(Source records Opens)
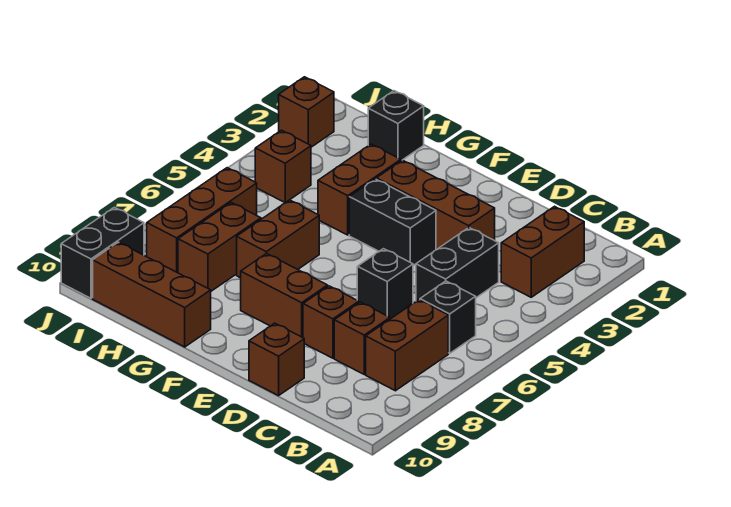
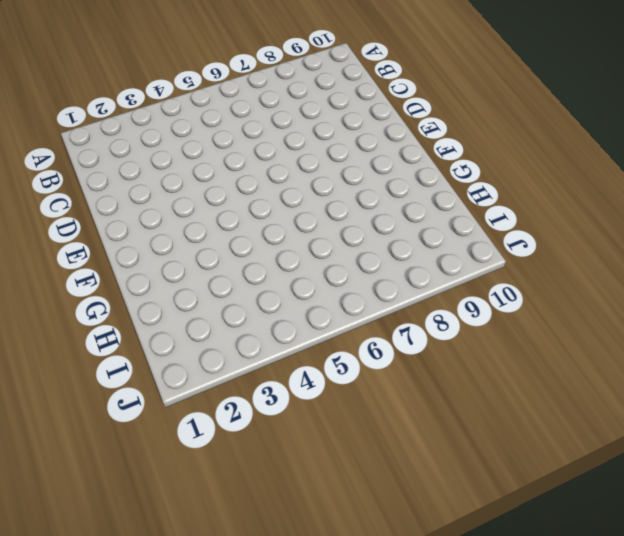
none -> brown brick B2:B3 level 1
none -> black brick B6 level 1
none -> brown brick B7:B8 level 1

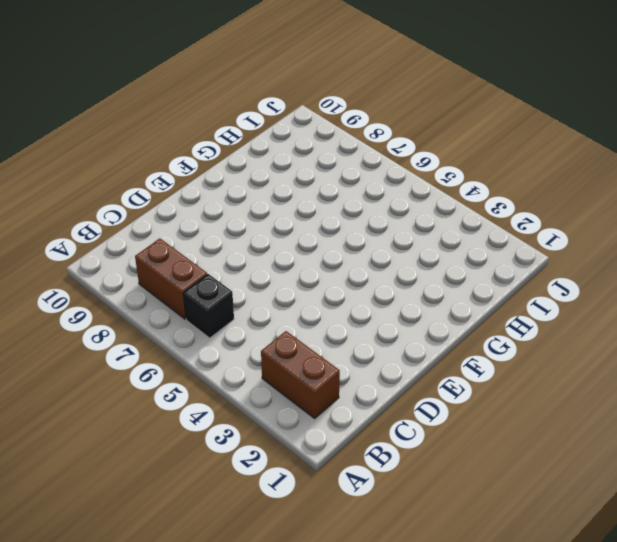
none -> black brick C4:C5 level 1
none -> brown brick C8 level 1
none -> brown brick D3:F3 level 1

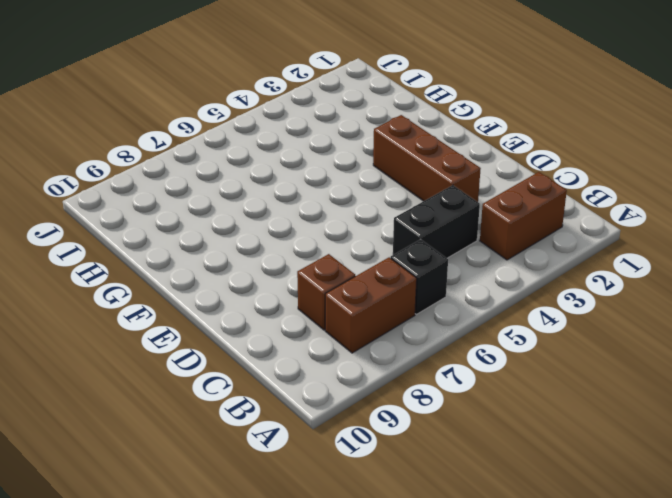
none -> black brick D6 level 1
none -> brown brick D8 level 1
none -> brown brick D10 level 1

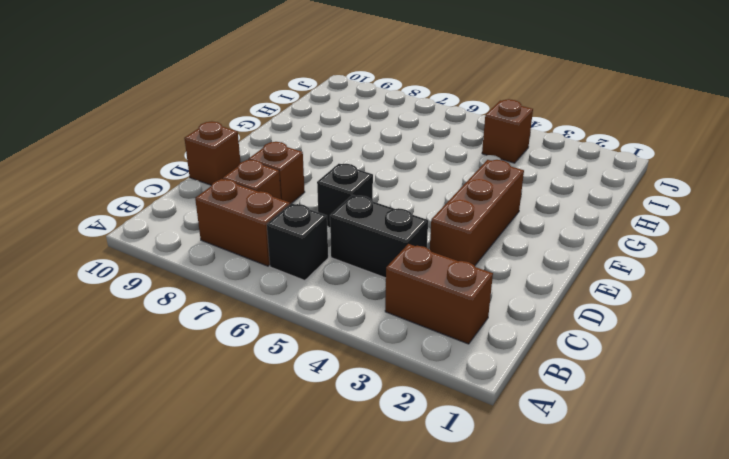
none -> black brick E4:F4 level 1
none -> brown brick E8:F8 level 1
none -> brown brick G3:G4 level 1

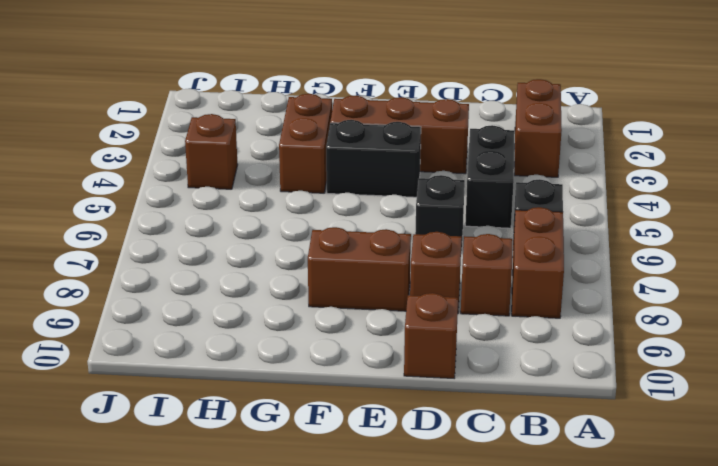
none -> brown brick G6:G7 level 1
none -> brown brick G10:I10 level 1
none -> black brick H1 level 1

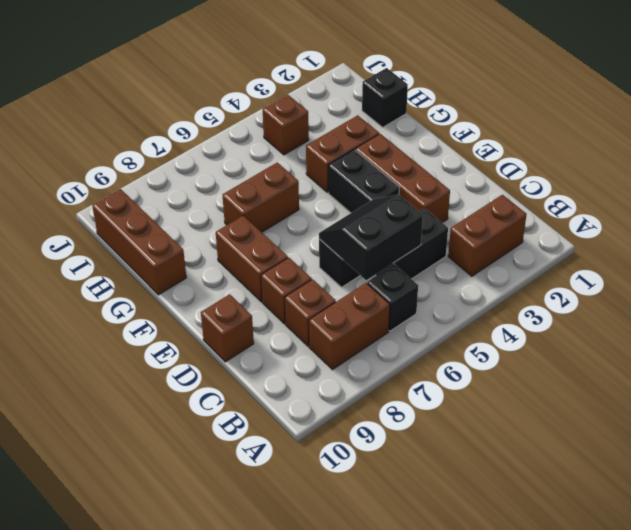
black slope C5:D6 level 2 top C -> none
none -> brown brick H7:H8 level 1
none -> brown brick I6:I8 level 1
none -> brown brick J2 level 1

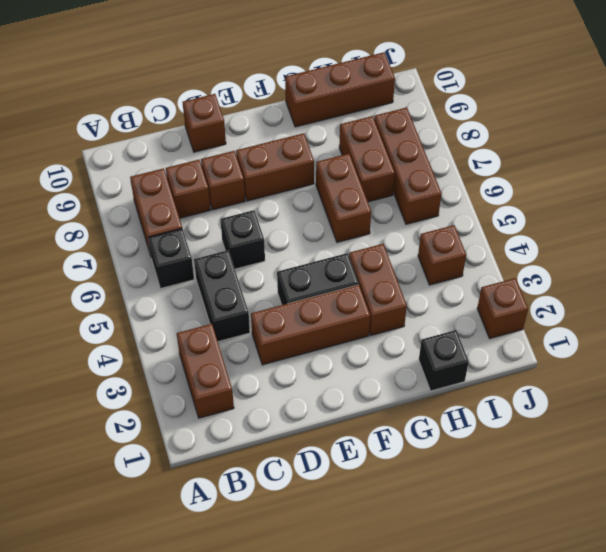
none -> black brick J9:J10 level 1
(Source records Closes)
Return exactly the lines that begin with the one containing "none -> brown brick I6:I8 level 1" and end with the final line of the data above; include no pictures.

none -> brown brick I6:I8 level 1
none -> brown brick J2 level 1

none -> black brick J9:J10 level 1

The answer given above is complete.